## Records provided
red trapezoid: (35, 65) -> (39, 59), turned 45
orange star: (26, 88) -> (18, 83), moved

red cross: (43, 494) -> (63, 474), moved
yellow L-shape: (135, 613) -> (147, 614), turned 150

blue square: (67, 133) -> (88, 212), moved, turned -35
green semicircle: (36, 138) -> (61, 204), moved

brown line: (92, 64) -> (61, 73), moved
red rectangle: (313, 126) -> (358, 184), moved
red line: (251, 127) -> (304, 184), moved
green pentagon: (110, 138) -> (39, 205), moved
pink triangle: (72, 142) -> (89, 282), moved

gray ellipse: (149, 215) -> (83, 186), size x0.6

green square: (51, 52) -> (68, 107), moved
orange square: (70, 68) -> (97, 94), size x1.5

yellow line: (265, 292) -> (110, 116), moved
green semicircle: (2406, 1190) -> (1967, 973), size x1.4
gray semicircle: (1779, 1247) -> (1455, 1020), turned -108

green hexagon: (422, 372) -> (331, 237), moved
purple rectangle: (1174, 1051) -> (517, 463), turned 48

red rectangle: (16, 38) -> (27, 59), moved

## Prompt
Only the lines containing "gray" are needed; pull them out of the listing.

## Answer to the problem
gray ellipse: (149, 215) -> (83, 186), size x0.6
gray semicircle: (1779, 1247) -> (1455, 1020), turned -108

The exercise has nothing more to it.